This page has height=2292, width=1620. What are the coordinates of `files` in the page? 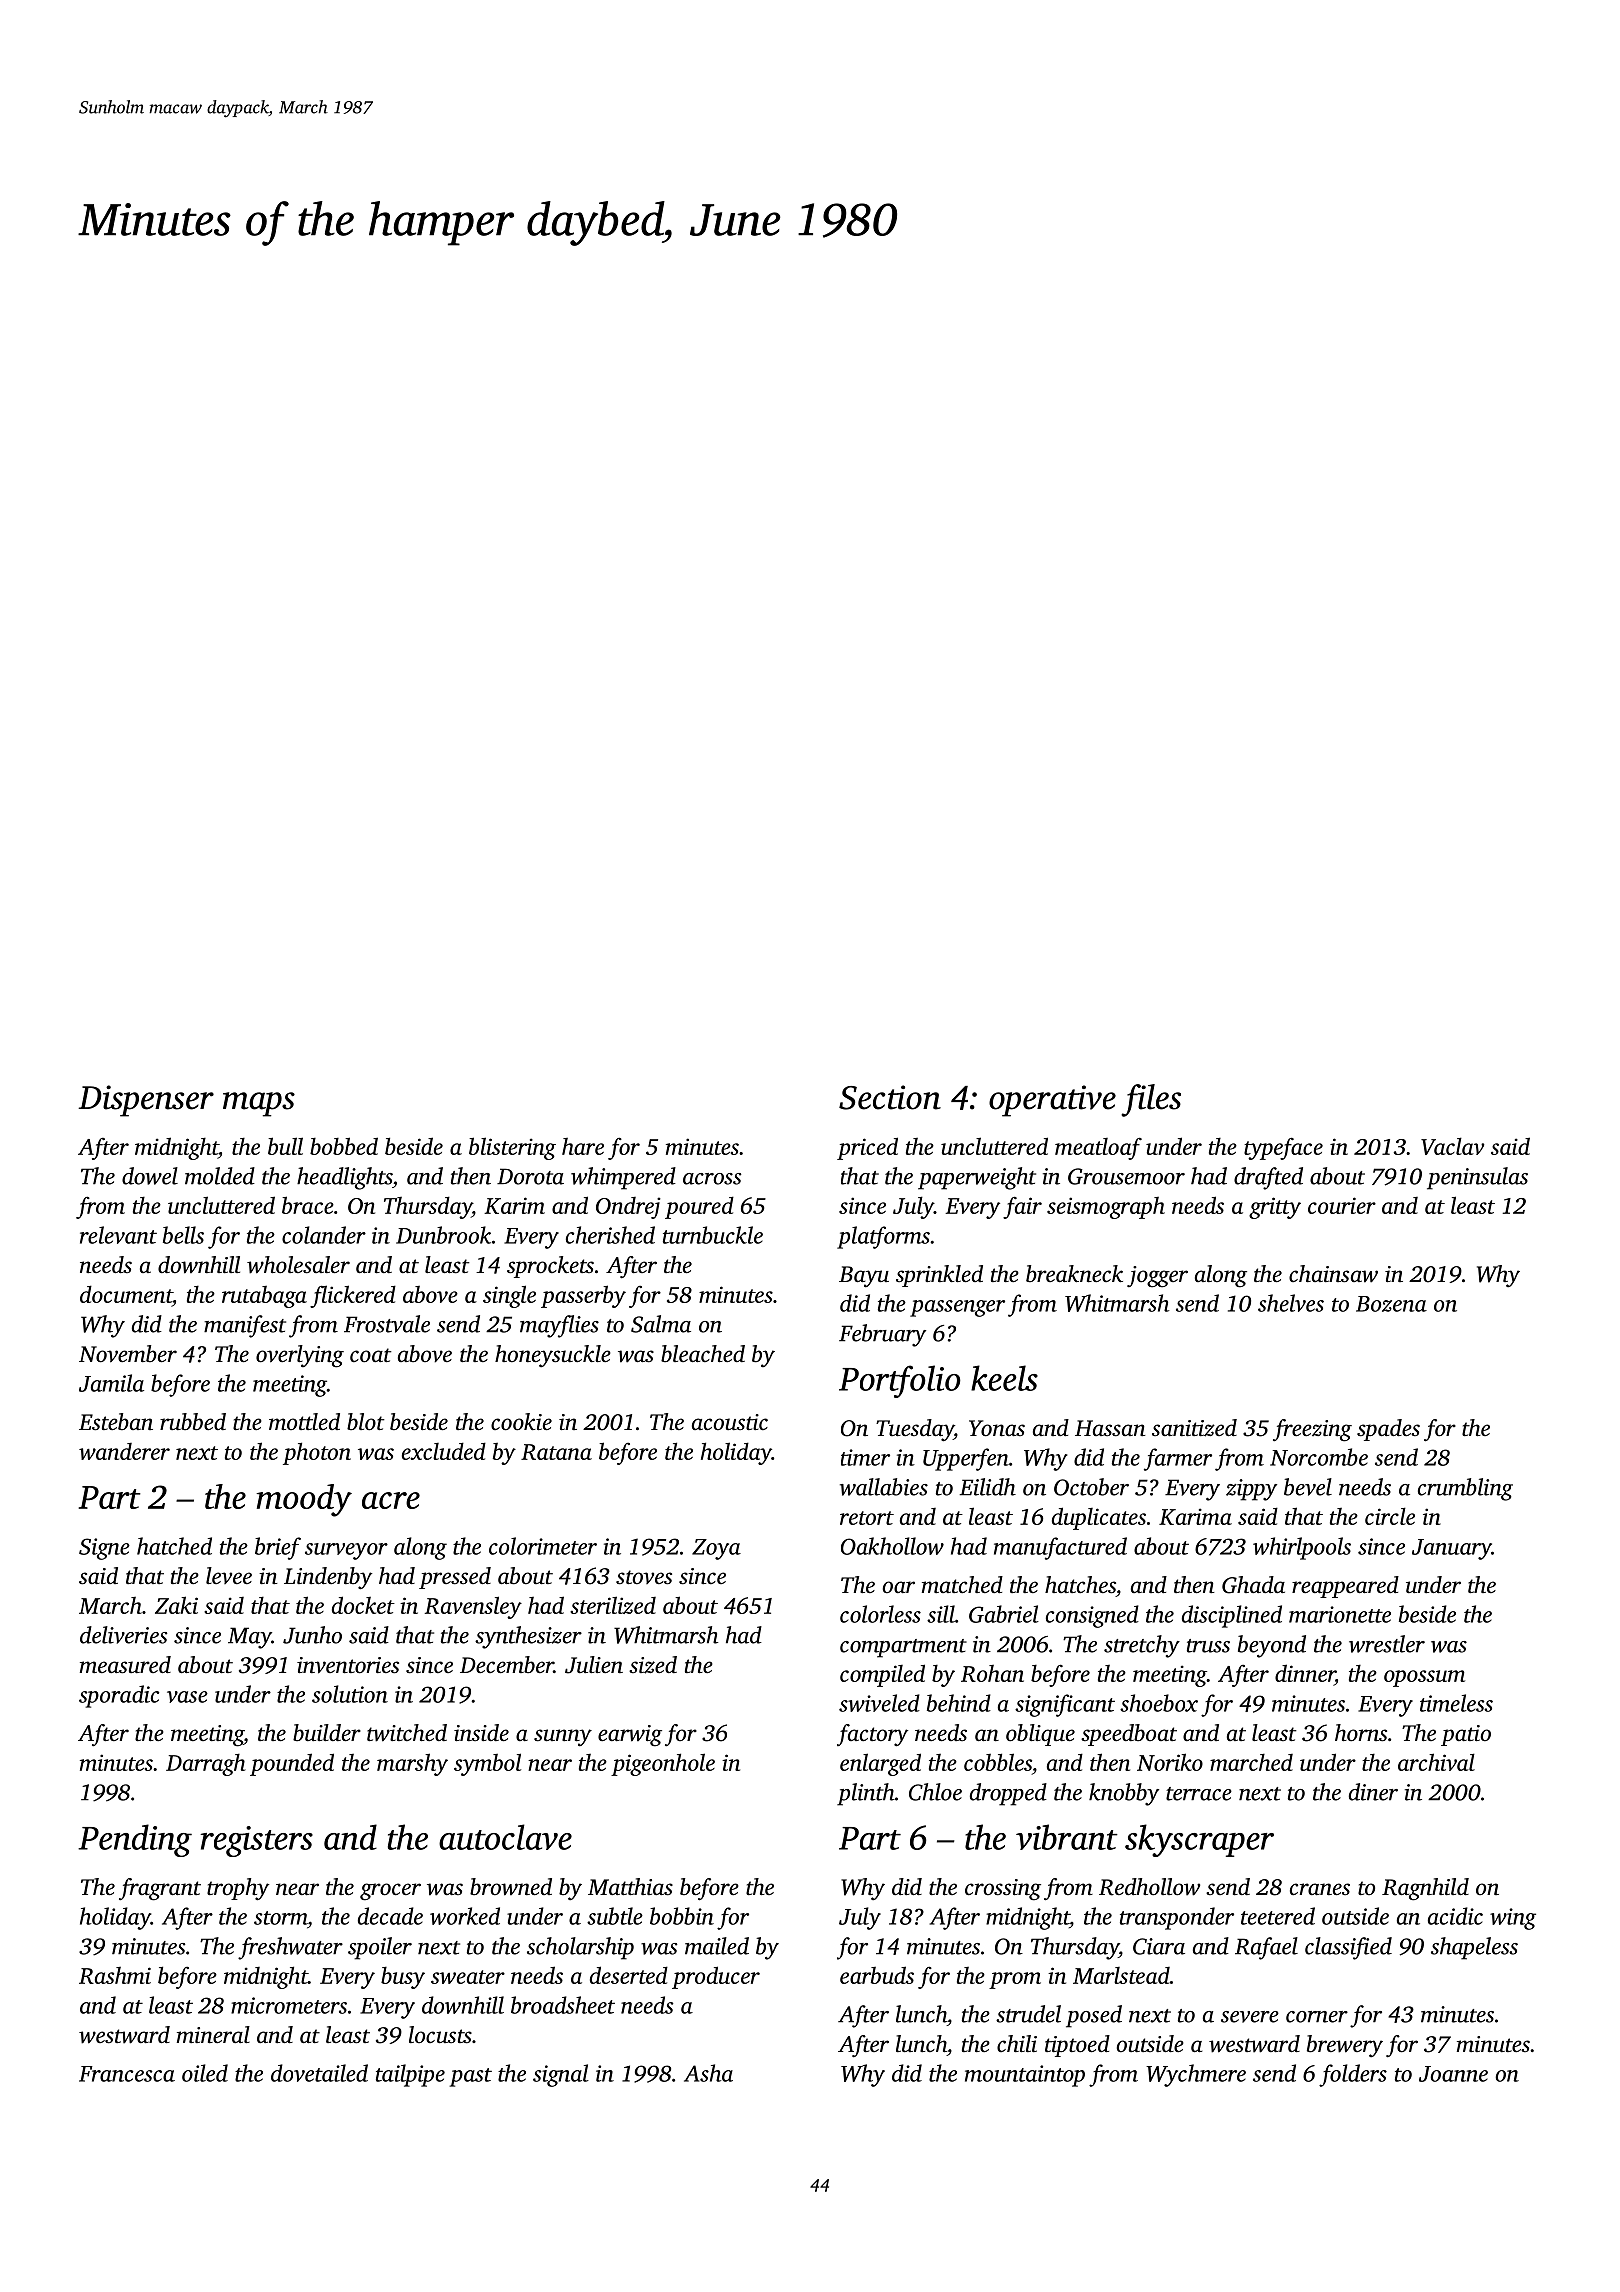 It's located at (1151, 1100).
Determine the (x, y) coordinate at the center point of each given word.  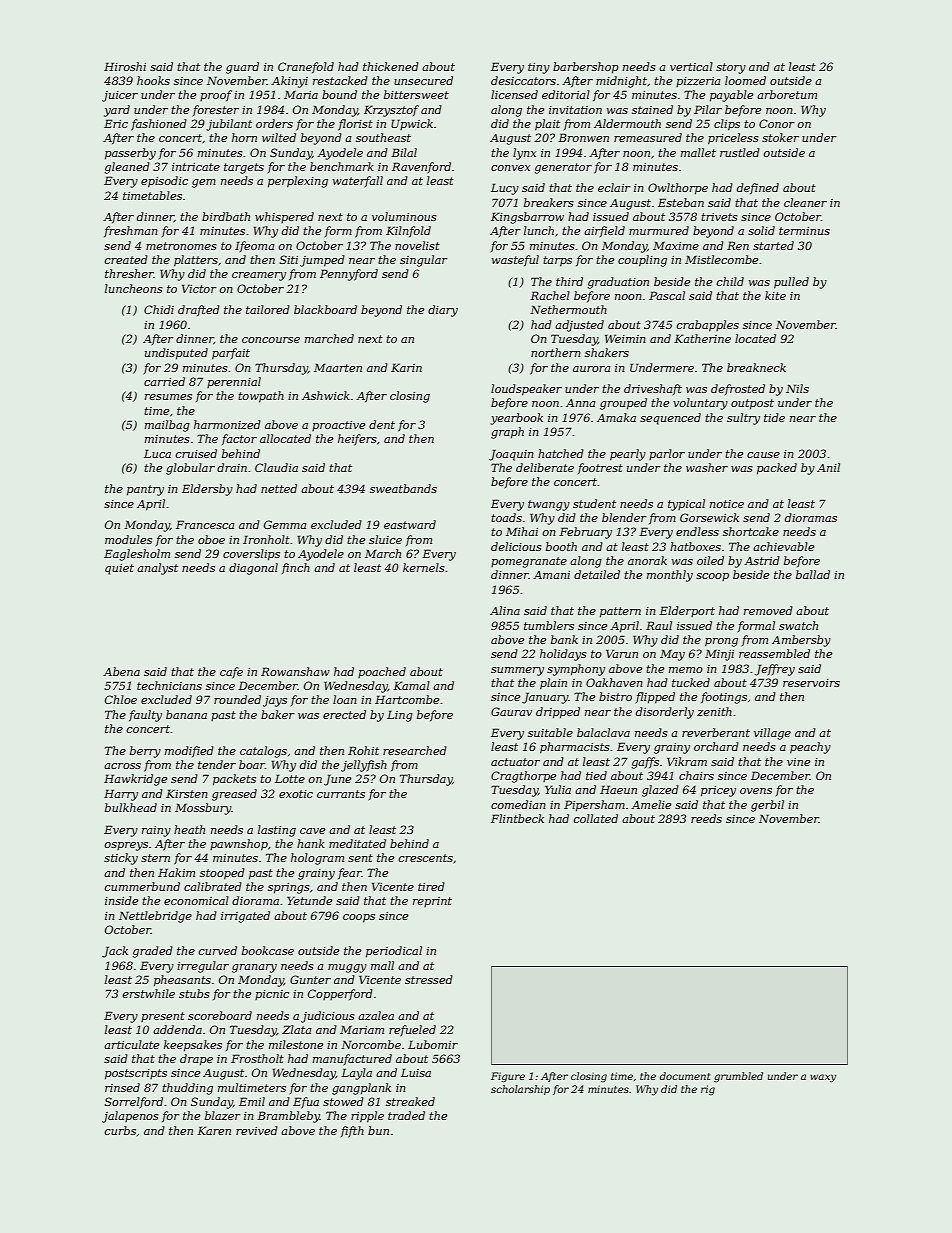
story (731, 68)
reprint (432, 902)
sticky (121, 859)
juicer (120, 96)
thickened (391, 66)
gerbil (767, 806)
•••••
> **Lavoro richiesto**:
Riscrivi l'elenco partendo dalla riga che contiene "Determine the (x, y)" fino alla fine, sostituendo "word" con "term" e lasciando tutto il resto invariato. Non mettere le immagini nella risposta.

> **Risultato**:
Determine the (x, y) coordinate at the center point of each given term.  
story (731, 68)
reprint (432, 902)
sticky (121, 859)
juicer (120, 96)
thickened (391, 66)
gerbil (767, 806)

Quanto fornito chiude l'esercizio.